- GOAL OF THE EXERCISE
The records below hold a stretch from the line with "(378, 263) = (691, 245): red" through the line with "(448, 252) = (600, 273): white"; return exactly those lines, ends included, and nothing more.

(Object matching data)
• • • • • • •

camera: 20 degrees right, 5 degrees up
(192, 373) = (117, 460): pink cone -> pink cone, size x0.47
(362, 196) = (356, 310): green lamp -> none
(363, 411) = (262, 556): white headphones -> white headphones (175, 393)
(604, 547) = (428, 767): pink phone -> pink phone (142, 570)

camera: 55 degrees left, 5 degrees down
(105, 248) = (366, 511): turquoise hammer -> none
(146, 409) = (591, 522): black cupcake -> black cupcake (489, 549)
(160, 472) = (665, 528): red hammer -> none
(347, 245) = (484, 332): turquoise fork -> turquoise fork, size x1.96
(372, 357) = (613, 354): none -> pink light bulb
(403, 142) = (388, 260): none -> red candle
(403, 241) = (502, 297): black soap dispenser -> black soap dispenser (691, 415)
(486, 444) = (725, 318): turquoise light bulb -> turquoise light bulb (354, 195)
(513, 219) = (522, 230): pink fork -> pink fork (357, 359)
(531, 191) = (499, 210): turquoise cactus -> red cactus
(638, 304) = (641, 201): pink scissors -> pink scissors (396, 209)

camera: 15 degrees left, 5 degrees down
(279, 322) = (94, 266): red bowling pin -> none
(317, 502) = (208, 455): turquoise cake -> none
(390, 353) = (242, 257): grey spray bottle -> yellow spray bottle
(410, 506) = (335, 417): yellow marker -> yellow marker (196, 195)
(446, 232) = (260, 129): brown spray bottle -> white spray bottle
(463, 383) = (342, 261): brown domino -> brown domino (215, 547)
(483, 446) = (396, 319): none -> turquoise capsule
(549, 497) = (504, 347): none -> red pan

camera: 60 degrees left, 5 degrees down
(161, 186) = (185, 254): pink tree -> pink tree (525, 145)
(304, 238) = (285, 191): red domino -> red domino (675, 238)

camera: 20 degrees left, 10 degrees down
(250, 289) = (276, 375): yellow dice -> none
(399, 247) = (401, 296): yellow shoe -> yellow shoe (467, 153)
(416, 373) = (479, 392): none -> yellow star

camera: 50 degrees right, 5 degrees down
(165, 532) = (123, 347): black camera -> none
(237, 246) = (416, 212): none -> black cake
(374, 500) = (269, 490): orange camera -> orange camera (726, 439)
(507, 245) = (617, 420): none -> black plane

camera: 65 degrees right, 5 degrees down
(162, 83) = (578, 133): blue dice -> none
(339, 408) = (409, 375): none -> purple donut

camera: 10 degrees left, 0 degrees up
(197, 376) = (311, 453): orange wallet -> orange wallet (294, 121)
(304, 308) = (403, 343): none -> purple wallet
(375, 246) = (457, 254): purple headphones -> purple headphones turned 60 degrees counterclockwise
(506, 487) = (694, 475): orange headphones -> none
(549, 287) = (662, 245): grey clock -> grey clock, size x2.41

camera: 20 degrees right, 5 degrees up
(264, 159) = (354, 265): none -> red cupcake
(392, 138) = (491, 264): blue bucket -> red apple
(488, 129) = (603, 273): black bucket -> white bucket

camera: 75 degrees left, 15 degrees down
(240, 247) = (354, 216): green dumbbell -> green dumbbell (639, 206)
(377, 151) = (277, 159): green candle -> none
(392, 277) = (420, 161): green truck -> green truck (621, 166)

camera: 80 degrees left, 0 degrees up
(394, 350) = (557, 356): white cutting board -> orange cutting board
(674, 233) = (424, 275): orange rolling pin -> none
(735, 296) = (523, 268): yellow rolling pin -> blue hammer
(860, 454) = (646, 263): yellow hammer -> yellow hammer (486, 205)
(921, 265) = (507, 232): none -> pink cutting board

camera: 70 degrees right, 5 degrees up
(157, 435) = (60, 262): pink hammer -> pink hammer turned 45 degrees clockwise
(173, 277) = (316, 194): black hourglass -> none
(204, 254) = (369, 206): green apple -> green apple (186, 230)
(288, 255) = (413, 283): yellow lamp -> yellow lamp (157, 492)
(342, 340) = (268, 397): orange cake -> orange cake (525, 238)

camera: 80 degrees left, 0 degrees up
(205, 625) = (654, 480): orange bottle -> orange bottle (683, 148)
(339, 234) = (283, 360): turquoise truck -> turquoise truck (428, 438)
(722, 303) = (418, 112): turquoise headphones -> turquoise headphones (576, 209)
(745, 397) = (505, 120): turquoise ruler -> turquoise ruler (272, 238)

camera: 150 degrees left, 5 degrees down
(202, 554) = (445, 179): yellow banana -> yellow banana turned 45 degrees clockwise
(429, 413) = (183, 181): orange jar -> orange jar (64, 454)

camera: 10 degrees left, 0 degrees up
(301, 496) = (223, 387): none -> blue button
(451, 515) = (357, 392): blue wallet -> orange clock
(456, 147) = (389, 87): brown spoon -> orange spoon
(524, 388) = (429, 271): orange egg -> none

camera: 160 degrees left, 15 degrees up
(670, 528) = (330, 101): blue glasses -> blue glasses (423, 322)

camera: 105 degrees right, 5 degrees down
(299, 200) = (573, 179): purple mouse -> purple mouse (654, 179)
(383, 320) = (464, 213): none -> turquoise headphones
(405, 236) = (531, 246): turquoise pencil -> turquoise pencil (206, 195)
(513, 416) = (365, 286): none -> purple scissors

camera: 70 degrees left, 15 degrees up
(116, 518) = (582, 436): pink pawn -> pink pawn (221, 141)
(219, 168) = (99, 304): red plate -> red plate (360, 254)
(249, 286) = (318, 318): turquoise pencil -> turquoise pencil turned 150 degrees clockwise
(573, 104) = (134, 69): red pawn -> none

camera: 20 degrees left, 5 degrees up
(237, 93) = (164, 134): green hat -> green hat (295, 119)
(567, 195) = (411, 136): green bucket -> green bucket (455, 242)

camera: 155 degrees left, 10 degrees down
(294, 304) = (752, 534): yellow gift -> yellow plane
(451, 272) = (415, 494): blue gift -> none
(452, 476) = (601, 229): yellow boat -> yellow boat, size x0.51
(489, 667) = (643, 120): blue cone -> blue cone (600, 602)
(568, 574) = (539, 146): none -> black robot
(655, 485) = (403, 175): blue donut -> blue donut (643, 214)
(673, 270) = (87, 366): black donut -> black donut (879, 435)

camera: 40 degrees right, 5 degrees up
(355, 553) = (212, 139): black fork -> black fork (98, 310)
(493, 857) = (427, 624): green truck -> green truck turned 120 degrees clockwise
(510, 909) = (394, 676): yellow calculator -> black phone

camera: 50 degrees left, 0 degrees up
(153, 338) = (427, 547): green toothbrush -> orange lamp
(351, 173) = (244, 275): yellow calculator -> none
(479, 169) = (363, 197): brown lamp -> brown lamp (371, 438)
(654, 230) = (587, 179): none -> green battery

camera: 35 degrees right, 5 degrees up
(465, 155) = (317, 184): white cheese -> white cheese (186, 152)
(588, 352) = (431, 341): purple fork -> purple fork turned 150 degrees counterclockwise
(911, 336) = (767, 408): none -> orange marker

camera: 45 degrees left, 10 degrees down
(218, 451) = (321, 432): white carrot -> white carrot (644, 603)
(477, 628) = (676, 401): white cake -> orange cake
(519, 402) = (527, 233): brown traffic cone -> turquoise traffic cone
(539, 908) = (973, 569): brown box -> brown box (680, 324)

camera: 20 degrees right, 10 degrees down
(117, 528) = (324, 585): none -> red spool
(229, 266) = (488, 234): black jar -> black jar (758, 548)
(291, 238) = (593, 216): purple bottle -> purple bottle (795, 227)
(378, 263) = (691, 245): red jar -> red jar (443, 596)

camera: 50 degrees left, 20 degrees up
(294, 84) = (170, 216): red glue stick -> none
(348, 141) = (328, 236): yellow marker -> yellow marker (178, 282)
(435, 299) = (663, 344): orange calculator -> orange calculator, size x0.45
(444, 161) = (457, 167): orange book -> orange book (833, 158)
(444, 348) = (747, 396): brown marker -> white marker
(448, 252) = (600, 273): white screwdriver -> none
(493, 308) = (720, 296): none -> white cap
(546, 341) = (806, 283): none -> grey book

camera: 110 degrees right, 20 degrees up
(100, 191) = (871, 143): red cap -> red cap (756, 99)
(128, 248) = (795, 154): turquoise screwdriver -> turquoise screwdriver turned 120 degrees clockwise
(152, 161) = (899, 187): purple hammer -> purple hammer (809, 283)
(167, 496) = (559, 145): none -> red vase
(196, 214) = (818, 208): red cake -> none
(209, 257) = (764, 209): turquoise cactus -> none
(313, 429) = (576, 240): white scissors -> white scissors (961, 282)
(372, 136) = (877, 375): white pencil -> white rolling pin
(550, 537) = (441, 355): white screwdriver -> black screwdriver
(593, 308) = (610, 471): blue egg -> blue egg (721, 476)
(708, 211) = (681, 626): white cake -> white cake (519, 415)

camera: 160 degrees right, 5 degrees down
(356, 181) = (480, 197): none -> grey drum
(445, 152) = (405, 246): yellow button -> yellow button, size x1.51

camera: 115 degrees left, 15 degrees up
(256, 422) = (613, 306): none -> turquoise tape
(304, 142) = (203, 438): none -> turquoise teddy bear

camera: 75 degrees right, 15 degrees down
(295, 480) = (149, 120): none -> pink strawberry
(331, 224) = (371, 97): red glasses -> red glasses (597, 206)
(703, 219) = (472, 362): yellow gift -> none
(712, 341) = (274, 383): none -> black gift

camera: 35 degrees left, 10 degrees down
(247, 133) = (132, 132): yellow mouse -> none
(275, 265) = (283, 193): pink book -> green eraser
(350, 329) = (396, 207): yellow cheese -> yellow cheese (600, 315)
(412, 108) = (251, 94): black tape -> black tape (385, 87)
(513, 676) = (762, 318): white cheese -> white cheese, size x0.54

• • • • • • •

- COMPLETED EXERCISE
(378, 263) = (691, 245): red jar -> red jar (443, 596)

camera: 50 degrees left, 20 degrees up
(294, 84) = (170, 216): red glue stick -> none
(348, 141) = (328, 236): yellow marker -> yellow marker (178, 282)
(435, 299) = (663, 344): orange calculator -> orange calculator, size x0.45
(444, 161) = (457, 167): orange book -> orange book (833, 158)
(444, 348) = (747, 396): brown marker -> white marker
(448, 252) = (600, 273): white screwdriver -> none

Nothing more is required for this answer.